§ Task instructions
You are asked to filter the data below and copy every line holding "black".

###

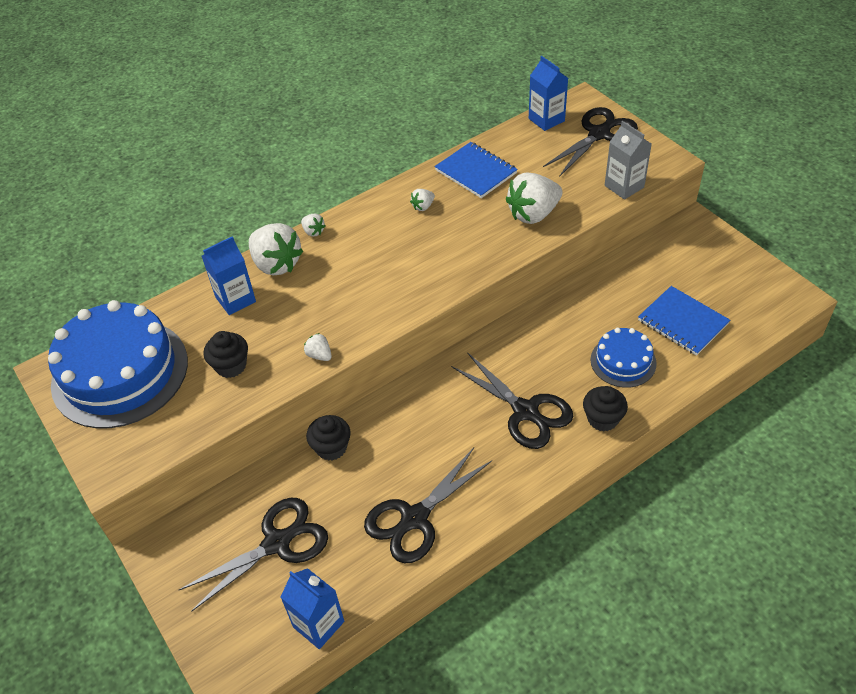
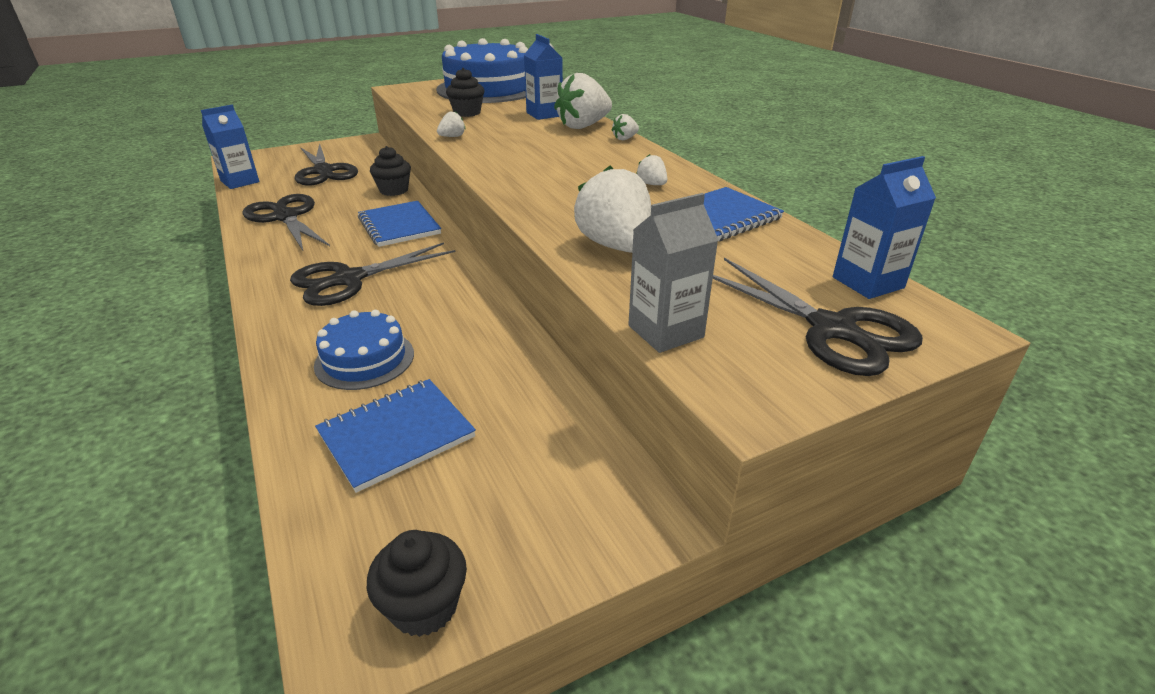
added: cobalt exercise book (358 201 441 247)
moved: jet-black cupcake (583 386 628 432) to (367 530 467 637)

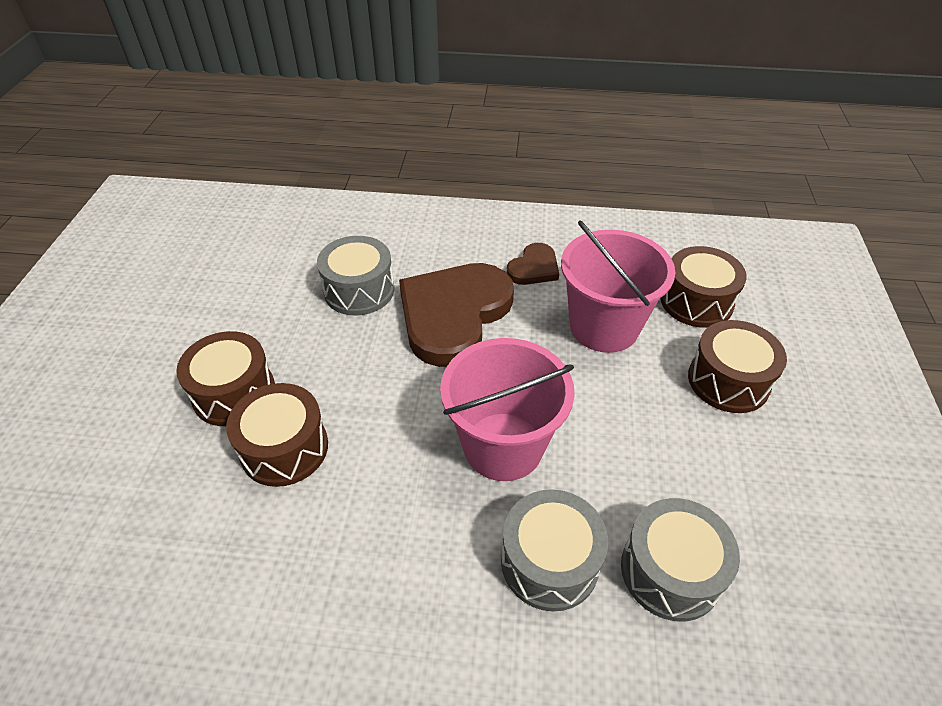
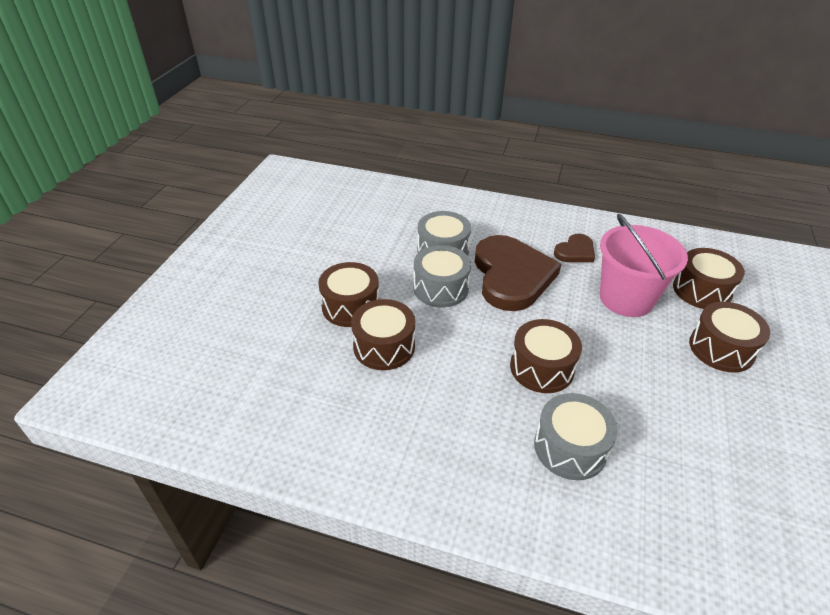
moved: grey toy drum (621 498 740 622) to (413 245 471 307)
replaced: pink bucket (440 338 575 481) to brown toy drum (510 319 582 393)
turned: brown heart shape (399 263 514 367) = (475 235 561 311) 135 degrees clockwise

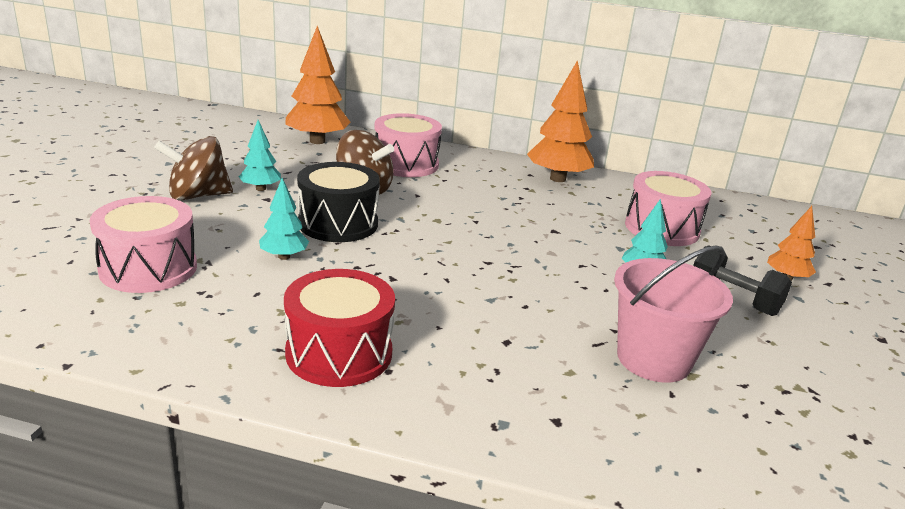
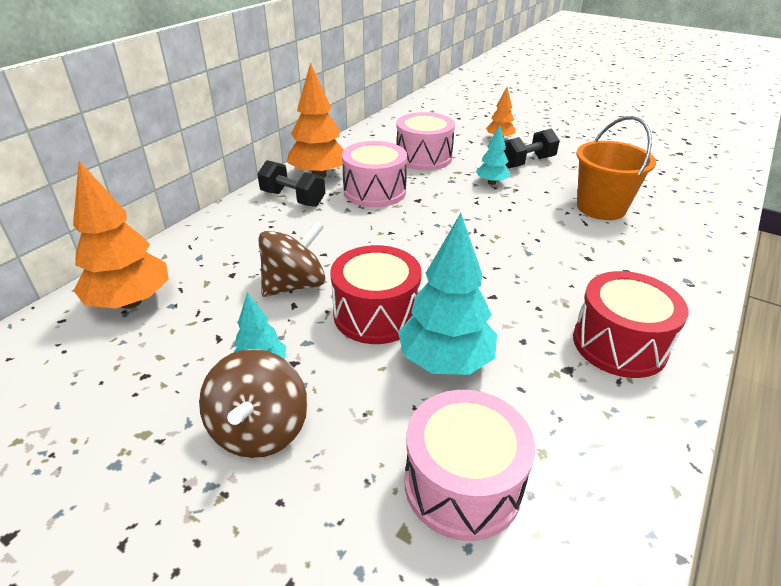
added: jet-black free weight (257 160 325 207)
moved: pink toy drum (374 113 442 177) to (342 141 407 207)
recoloured: jet-black toy drum (297 162 380 242) to scarlet toy drum (330 245 422 344); pink bucket (614 245 733 383) to orange bucket (576 116 656 220)
resized: turquoise tree (259 178 309 260) = (398 213 497 375) x1.83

###

§ Output for this task
moved: jet-black cupcake (583 386 628 432) to (367 530 467 637)
added: jet-black free weight (257 160 325 207)
recoloured: jet-black toy drum (297 162 380 242) to scarlet toy drum (330 245 422 344); pink bucket (614 245 733 383) to orange bucket (576 116 656 220)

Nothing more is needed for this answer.